About this task
Provide an exact copy of the data, excluding the images.

**** Given information

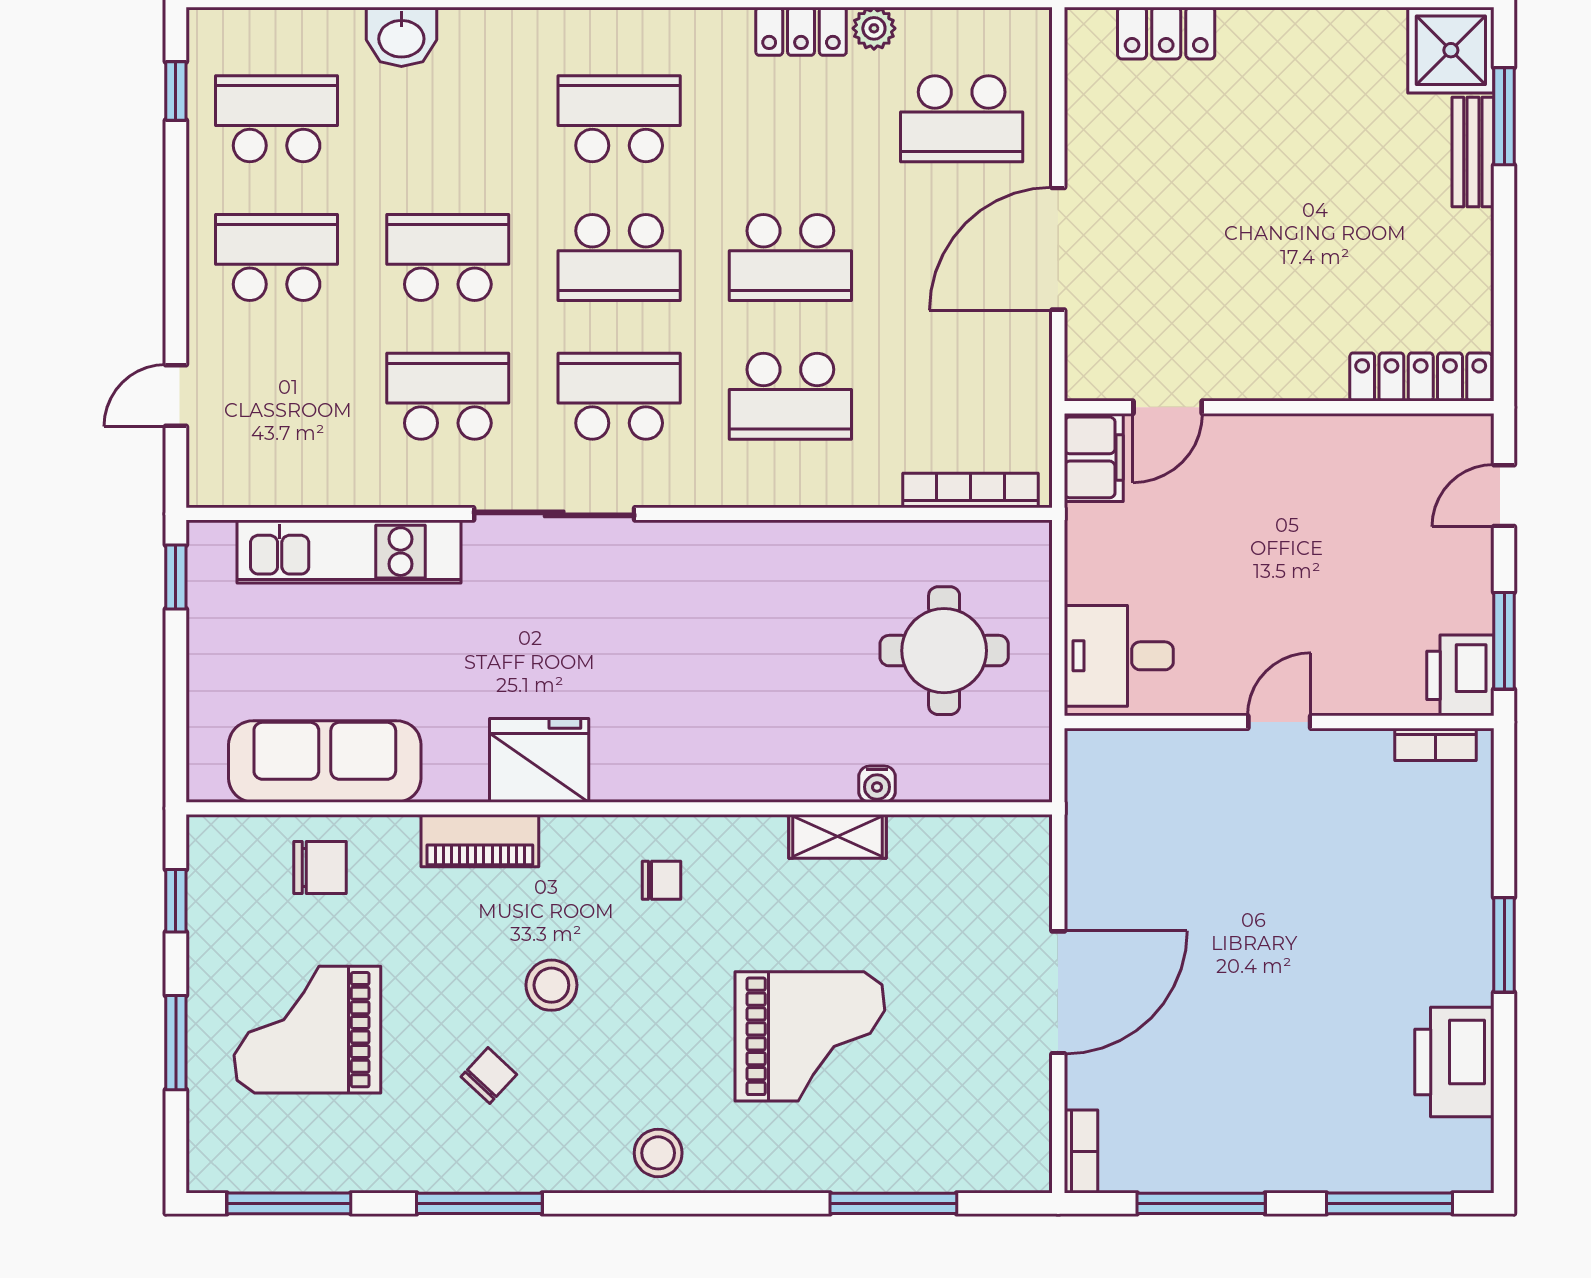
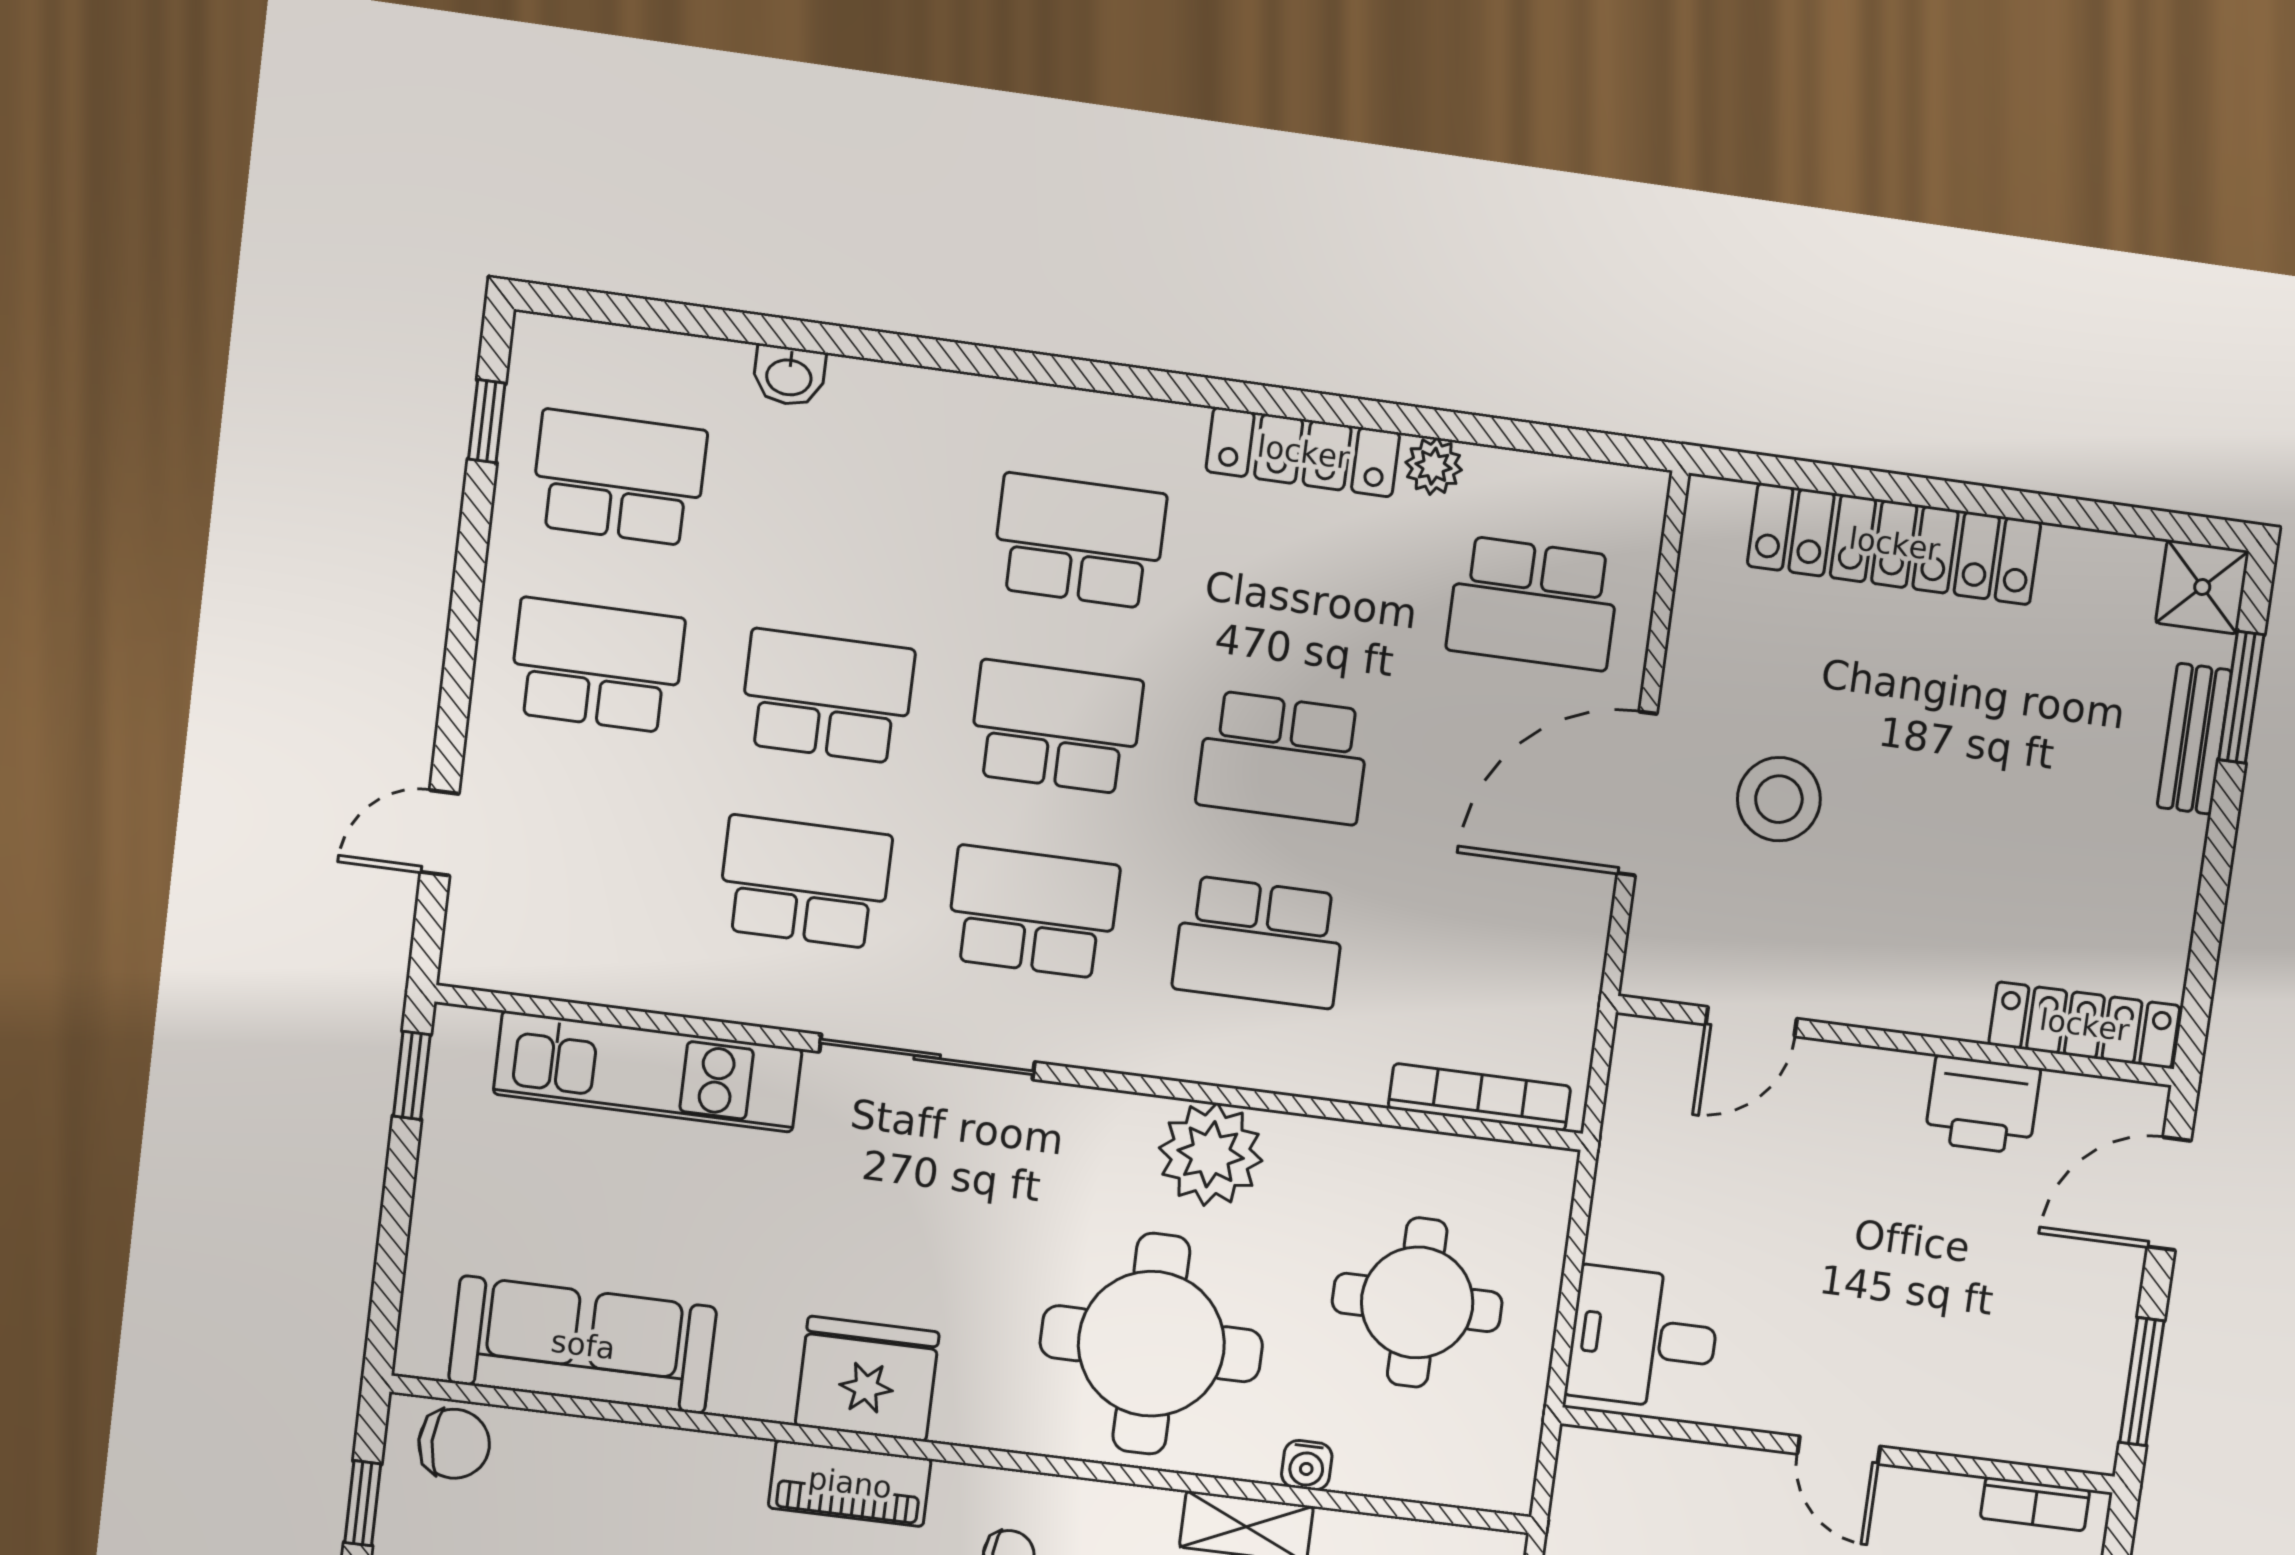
locker: (801, 31) -> (1303, 452), width x1.53
locker: (1166, 33) -> (1894, 544), width x2.16, depth x1.21
washbasin: (401, 37) -> (789, 376), width x0.72, depth x0.69
shower: (1451, 50) -> (2202, 587), width x0.73, depth x0.73
stool: (1165, 239) -> (1779, 799), added
school desk: (619, 258) -> (1056, 727), turned 180
filing cabinet: (1094, 457) -> (1646, 1075), removed
door: (1504, 496) -> (2169, 1194), width x1.38
plant: (774, 559) -> (1211, 1154), added
printer: (1460, 675) -> (1983, 1105), moved, turned -90
round table: (748, 707) -> (1151, 1344), added
door: (1279, 722) -> (1839, 1450), swing flipped
piano: (480, 841) -> (850, 1483), moved
chair: (320, 867) -> (454, 1444), moved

********

Task result
locker: (801, 31) -> (1303, 452), width x1.53
locker: (1166, 33) -> (1894, 544), width x2.16, depth x1.21
washbasin: (401, 37) -> (789, 376), width x0.72, depth x0.69
shower: (1451, 50) -> (2202, 587), width x0.73, depth x0.73
stool: (1165, 239) -> (1779, 799), added
school desk: (619, 258) -> (1056, 727), turned 180
filing cabinet: (1094, 457) -> (1646, 1075), removed
door: (1504, 496) -> (2169, 1194), width x1.38
plant: (774, 559) -> (1211, 1154), added
printer: (1460, 675) -> (1983, 1105), moved, turned -90
round table: (748, 707) -> (1151, 1344), added
door: (1279, 722) -> (1839, 1450), swing flipped
piano: (480, 841) -> (850, 1483), moved
chair: (320, 867) -> (454, 1444), moved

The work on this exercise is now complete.